> **EXERCISE REQUIREMENTS**:
Which lines of the entries below run from the one holding "purple pencil [640,393,680,468]" to the one holding "yellow cheese [116,313,162,352] ->", inclusive? Set down exactly those lines and no others.
==== DATA PROVIDED ====
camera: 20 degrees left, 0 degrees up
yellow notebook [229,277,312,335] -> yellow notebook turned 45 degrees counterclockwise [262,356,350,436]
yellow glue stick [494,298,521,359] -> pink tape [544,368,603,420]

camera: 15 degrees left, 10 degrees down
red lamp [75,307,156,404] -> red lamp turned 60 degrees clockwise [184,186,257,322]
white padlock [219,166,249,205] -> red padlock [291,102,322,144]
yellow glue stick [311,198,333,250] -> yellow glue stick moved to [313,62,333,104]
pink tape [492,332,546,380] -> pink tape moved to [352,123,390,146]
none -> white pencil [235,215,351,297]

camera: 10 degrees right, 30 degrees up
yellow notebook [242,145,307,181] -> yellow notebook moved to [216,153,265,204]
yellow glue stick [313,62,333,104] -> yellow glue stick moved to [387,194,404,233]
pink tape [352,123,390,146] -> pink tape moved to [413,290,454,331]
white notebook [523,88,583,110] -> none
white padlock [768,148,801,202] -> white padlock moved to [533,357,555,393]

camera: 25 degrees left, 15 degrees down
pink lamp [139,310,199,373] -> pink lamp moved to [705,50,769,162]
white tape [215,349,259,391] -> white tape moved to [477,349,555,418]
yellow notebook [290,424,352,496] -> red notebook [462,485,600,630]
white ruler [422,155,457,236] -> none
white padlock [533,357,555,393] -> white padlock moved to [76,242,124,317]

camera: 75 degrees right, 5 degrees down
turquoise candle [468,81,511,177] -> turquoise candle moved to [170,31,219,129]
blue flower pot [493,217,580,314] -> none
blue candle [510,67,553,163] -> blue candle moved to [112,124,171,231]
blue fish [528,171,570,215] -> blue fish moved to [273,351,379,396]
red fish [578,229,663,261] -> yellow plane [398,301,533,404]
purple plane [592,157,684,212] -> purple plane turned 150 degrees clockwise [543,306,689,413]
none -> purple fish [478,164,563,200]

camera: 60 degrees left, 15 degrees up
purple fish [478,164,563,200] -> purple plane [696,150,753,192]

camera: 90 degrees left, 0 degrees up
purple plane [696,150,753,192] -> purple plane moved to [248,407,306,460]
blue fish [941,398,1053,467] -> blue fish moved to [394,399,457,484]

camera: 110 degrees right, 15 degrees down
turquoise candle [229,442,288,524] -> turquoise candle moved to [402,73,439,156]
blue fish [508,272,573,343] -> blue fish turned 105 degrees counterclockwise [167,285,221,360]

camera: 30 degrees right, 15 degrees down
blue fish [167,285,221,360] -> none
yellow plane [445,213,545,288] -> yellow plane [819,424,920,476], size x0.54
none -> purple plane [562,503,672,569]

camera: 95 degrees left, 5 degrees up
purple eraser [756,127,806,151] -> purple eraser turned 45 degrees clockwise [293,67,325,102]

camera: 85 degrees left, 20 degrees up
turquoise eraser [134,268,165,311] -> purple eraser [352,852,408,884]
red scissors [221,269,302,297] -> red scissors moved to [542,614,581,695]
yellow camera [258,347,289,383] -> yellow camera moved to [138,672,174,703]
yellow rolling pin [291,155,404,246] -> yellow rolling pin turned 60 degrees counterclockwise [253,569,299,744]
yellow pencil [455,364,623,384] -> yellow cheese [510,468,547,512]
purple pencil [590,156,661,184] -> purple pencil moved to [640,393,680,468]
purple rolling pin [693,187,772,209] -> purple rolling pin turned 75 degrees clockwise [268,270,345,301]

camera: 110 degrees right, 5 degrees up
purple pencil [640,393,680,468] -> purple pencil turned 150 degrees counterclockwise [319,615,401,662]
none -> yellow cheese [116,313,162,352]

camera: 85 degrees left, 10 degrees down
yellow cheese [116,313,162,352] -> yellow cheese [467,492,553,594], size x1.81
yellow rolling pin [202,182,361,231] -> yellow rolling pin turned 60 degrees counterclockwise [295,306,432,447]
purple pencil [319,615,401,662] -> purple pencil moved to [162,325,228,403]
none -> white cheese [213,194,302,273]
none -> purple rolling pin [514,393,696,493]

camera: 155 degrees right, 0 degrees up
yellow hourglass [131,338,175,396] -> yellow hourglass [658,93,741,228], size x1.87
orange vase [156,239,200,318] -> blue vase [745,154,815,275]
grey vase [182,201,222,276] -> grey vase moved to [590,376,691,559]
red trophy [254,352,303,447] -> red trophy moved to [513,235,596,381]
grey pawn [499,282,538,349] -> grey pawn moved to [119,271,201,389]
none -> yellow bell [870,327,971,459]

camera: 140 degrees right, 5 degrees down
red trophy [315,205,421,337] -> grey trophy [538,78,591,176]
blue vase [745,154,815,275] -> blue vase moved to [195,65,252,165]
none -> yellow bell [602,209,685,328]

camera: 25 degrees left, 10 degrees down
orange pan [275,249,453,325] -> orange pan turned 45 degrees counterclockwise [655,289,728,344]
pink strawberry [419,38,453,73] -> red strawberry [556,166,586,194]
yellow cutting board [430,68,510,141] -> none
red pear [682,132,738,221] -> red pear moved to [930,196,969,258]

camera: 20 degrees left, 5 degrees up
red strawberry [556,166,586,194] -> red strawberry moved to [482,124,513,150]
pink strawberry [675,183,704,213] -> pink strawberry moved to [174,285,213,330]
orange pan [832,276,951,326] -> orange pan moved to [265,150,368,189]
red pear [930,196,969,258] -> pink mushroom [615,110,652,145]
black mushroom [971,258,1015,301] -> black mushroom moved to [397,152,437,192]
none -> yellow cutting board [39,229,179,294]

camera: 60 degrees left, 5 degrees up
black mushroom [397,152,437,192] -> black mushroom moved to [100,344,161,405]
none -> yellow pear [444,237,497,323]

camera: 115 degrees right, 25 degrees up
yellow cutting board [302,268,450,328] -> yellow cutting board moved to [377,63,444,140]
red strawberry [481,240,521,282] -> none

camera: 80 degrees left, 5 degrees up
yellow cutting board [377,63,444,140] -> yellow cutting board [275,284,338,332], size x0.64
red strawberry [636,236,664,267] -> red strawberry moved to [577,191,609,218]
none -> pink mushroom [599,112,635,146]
====
> **EXERCISE ANSWER**:
purple pencil [640,393,680,468] -> purple pencil turned 150 degrees counterclockwise [319,615,401,662]
none -> yellow cheese [116,313,162,352]

camera: 85 degrees left, 10 degrees down
yellow cheese [116,313,162,352] -> yellow cheese [467,492,553,594], size x1.81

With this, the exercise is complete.